§ WORK ITEM:
Make an exact copy, from the records below, of the lines from the line containing "LS1: speaker 4R" to the line containing "IC101 pin in+: VCC -> VTH", both lines included, excluding pictures.

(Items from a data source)
-- -- --
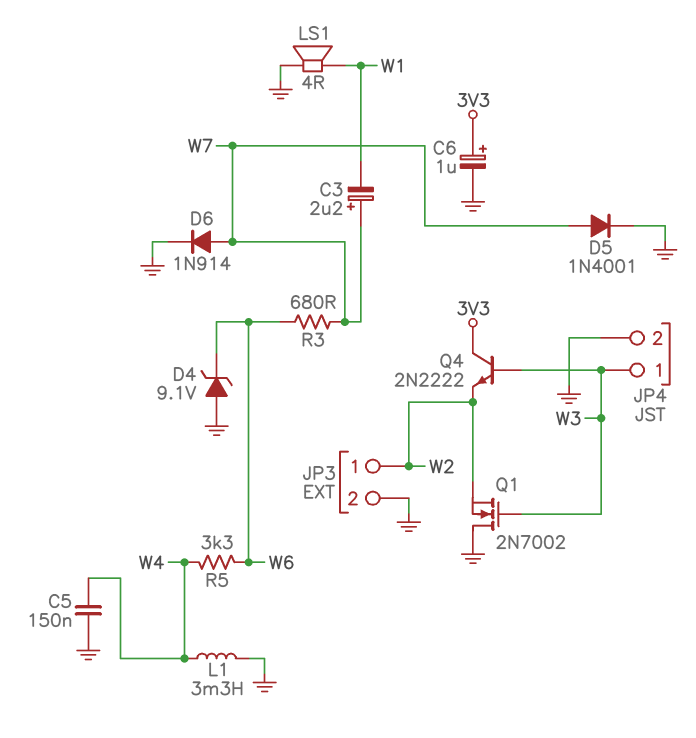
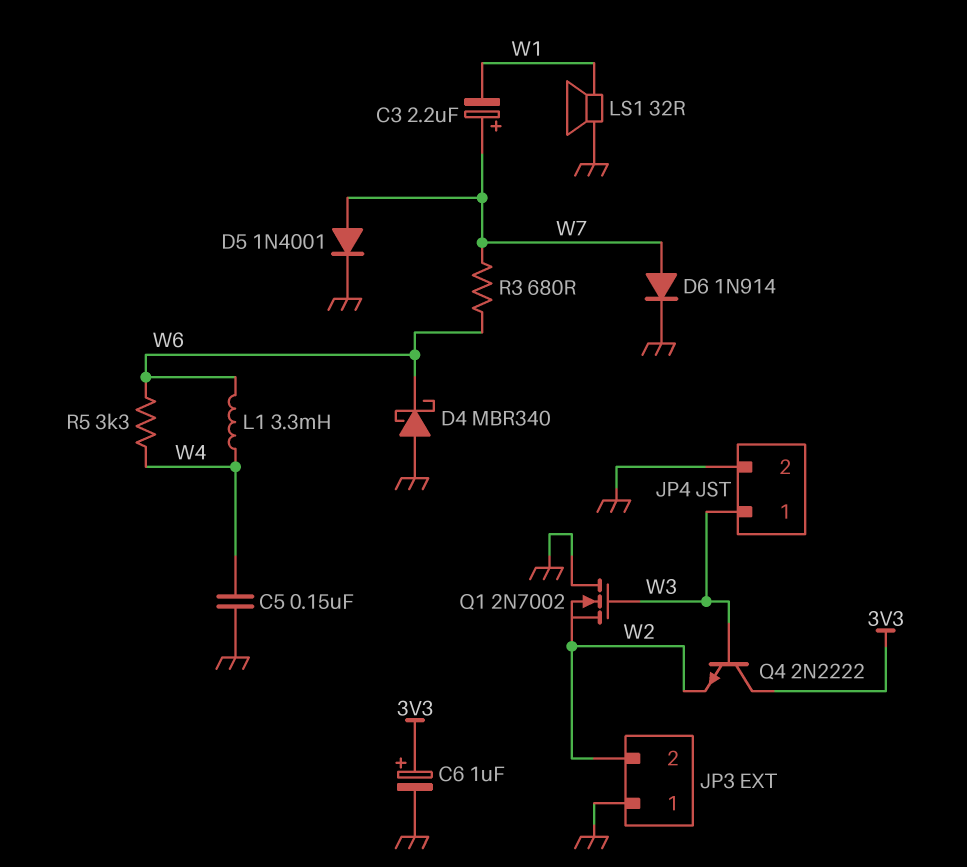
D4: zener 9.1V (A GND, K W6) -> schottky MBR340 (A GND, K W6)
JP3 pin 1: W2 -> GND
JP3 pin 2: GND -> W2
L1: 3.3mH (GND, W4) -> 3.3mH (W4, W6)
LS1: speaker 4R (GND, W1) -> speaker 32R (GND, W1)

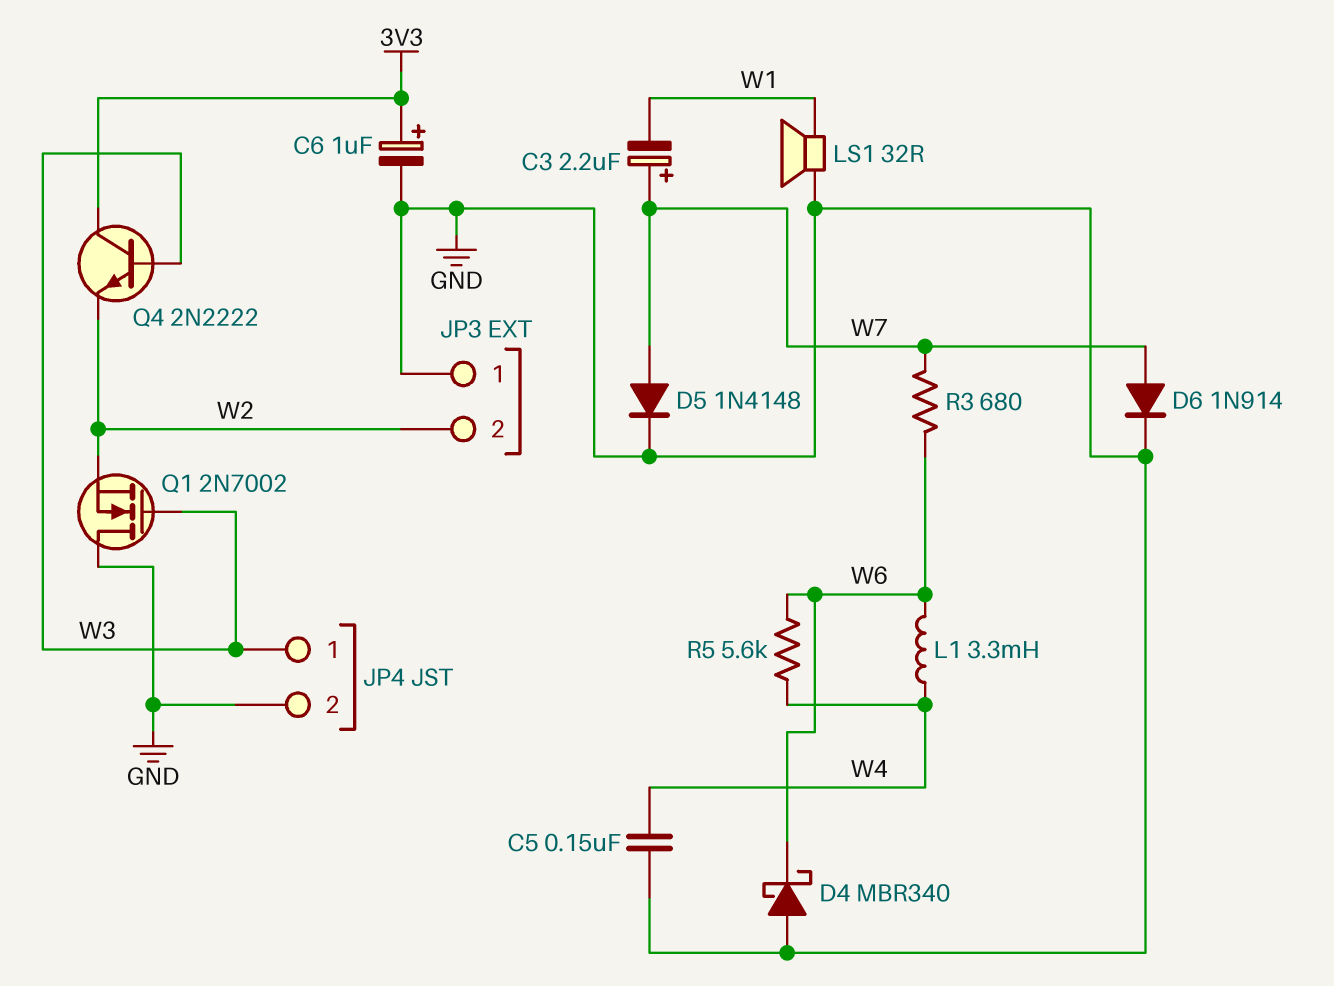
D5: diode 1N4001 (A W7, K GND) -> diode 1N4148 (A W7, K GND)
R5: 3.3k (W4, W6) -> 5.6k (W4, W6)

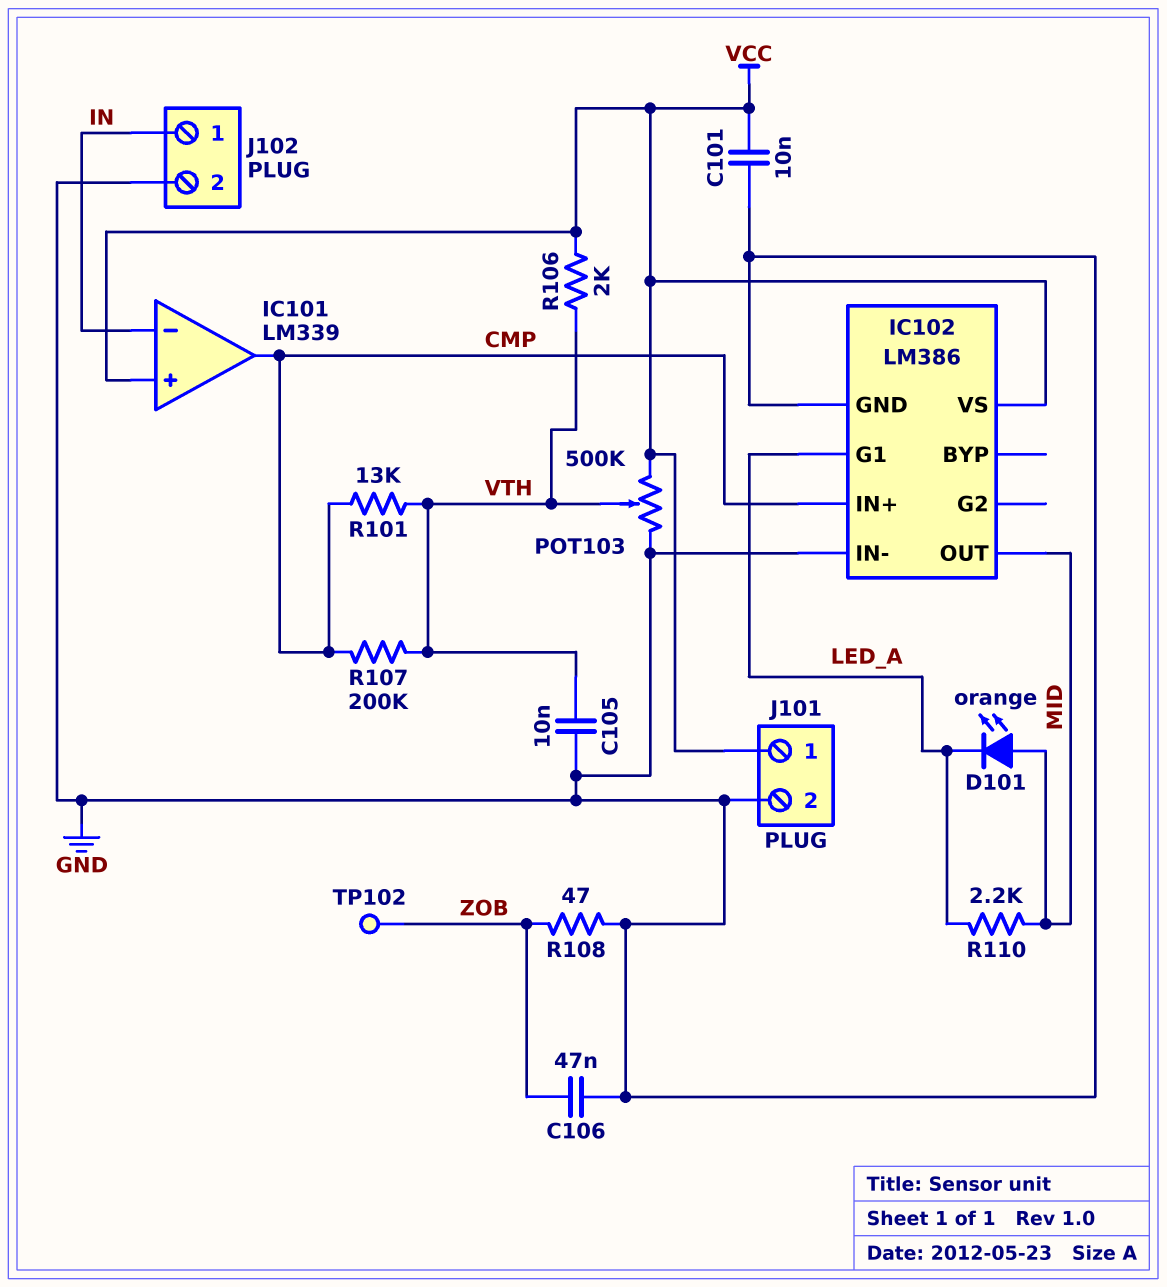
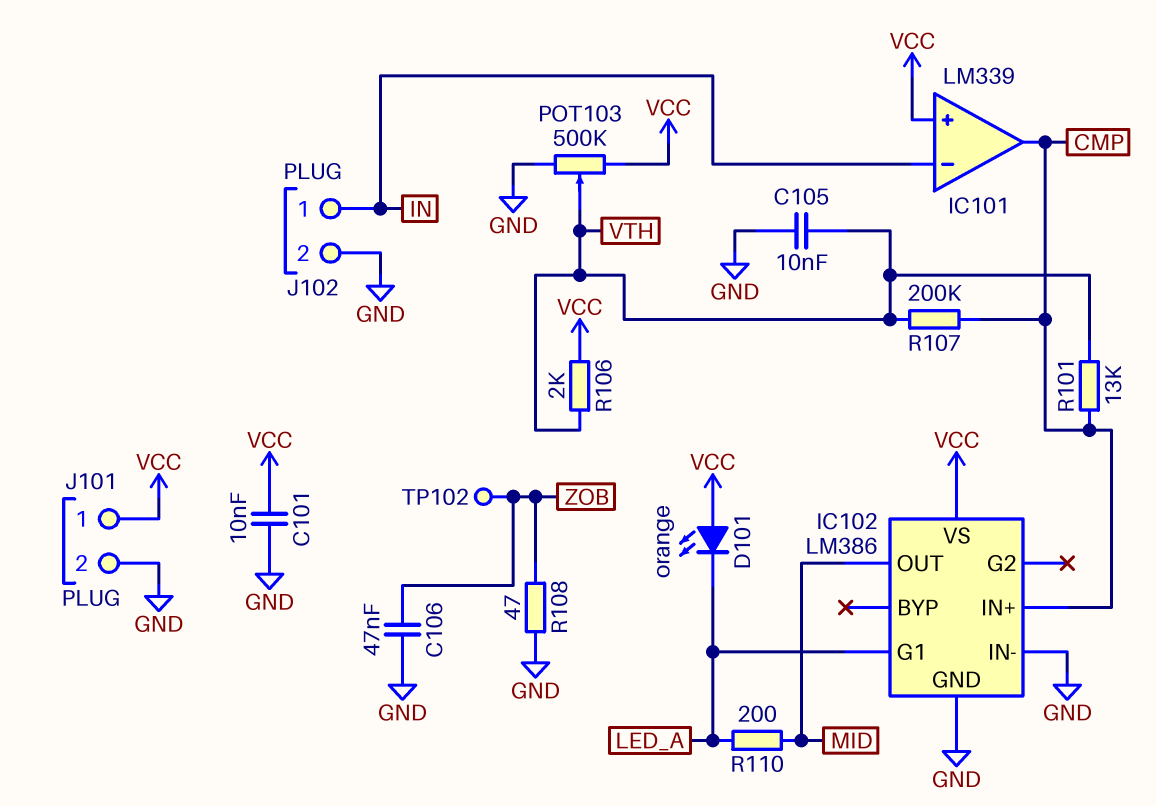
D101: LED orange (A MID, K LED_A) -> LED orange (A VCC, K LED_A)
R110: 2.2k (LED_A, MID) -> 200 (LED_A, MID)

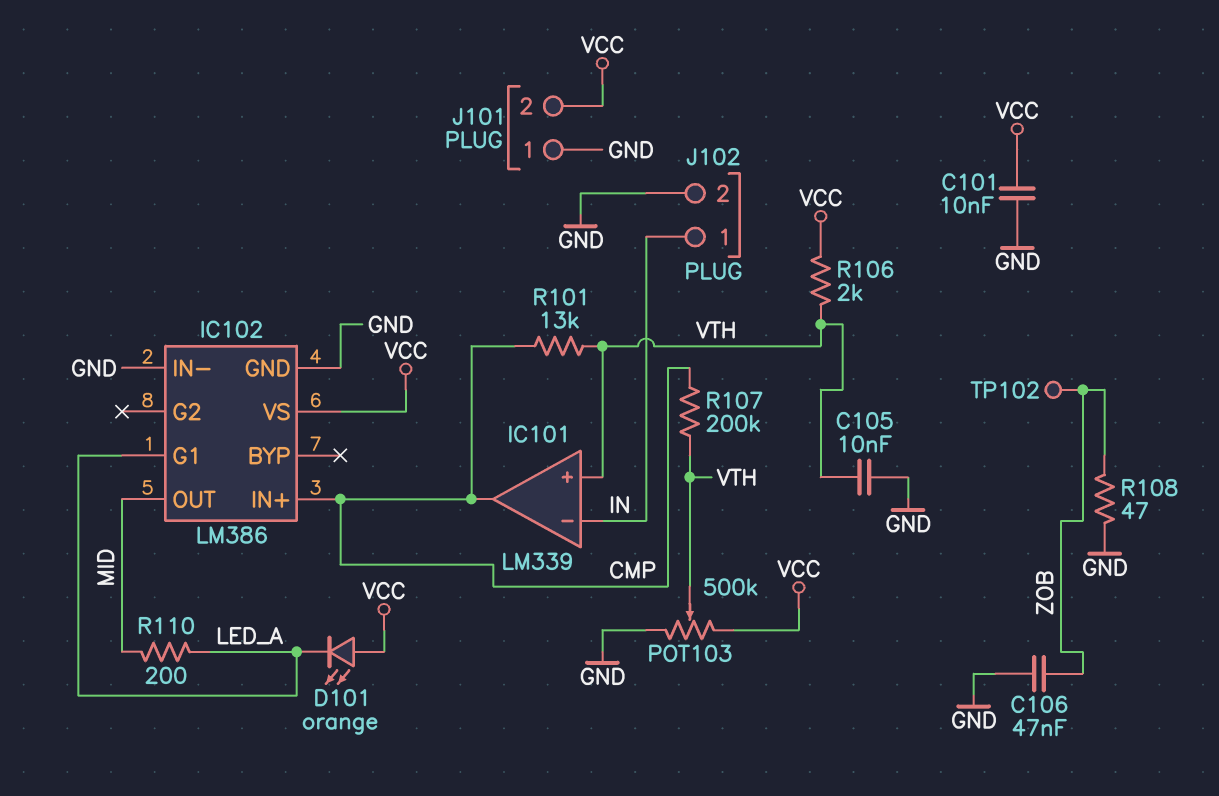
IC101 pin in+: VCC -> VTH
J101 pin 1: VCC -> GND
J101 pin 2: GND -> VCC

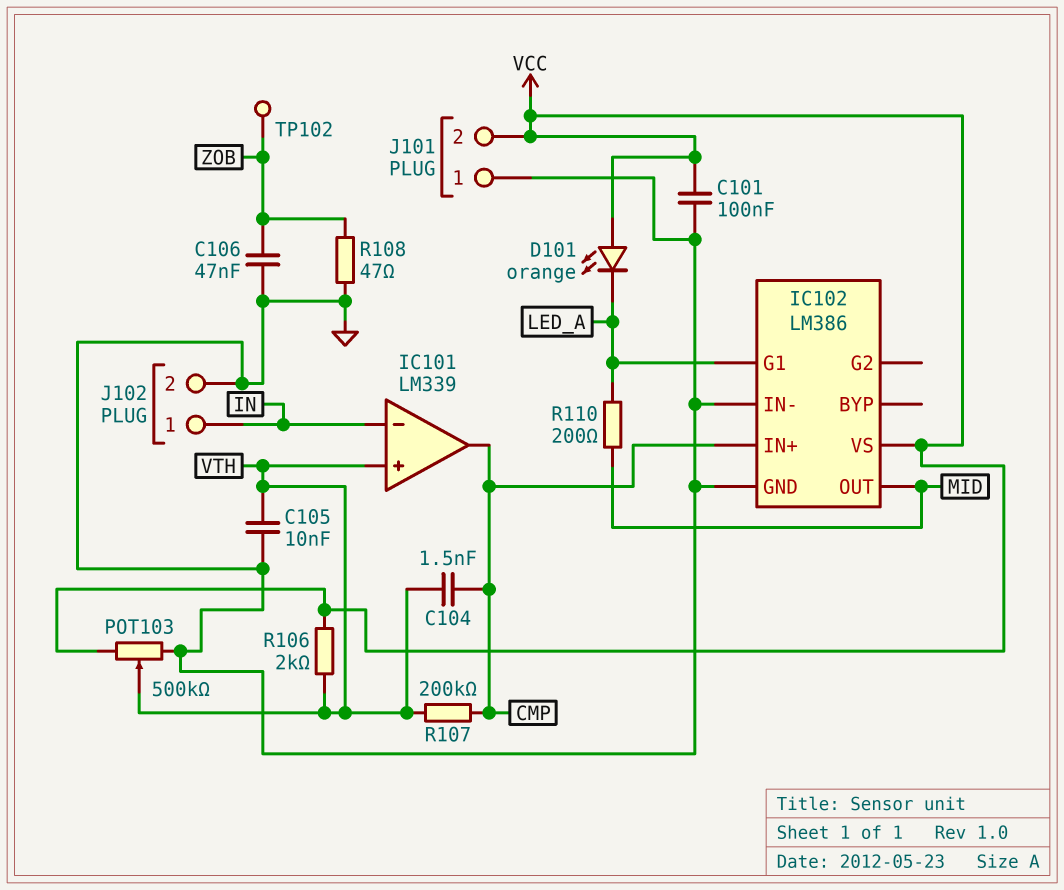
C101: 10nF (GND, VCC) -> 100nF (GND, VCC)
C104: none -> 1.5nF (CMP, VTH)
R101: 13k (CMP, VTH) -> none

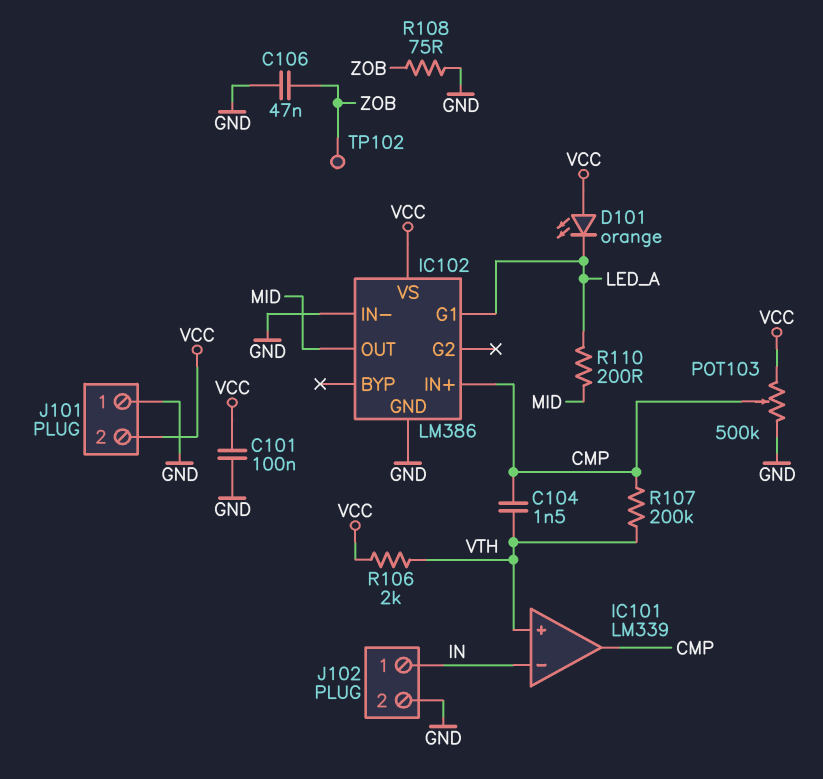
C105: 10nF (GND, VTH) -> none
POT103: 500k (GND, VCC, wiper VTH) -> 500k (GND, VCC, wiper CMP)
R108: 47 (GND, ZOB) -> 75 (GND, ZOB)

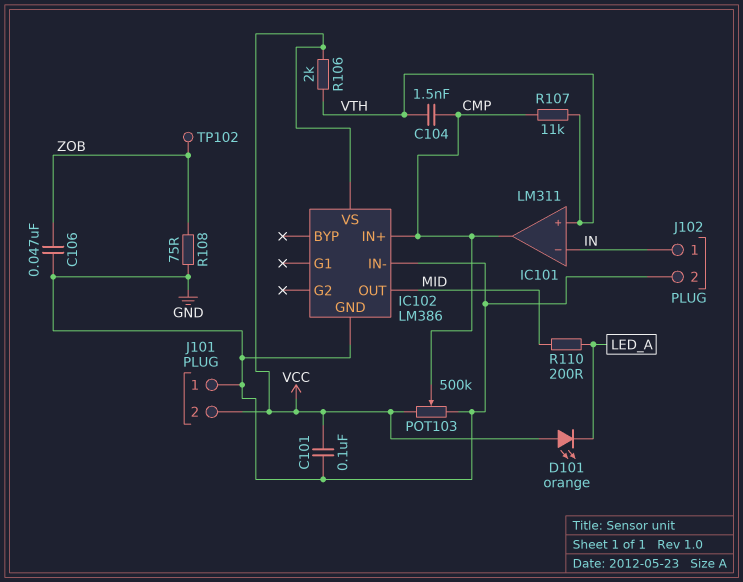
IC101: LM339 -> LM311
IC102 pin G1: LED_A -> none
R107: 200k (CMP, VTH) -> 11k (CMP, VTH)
-- -- --
§ REPLY:
LS1: speaker 4R (GND, W1) -> speaker 32R (GND, W1)

D5: diode 1N4001 (A W7, K GND) -> diode 1N4148 (A W7, K GND)
R5: 3.3k (W4, W6) -> 5.6k (W4, W6)

D101: LED orange (A MID, K LED_A) -> LED orange (A VCC, K LED_A)
R110: 2.2k (LED_A, MID) -> 200 (LED_A, MID)

IC101 pin in+: VCC -> VTH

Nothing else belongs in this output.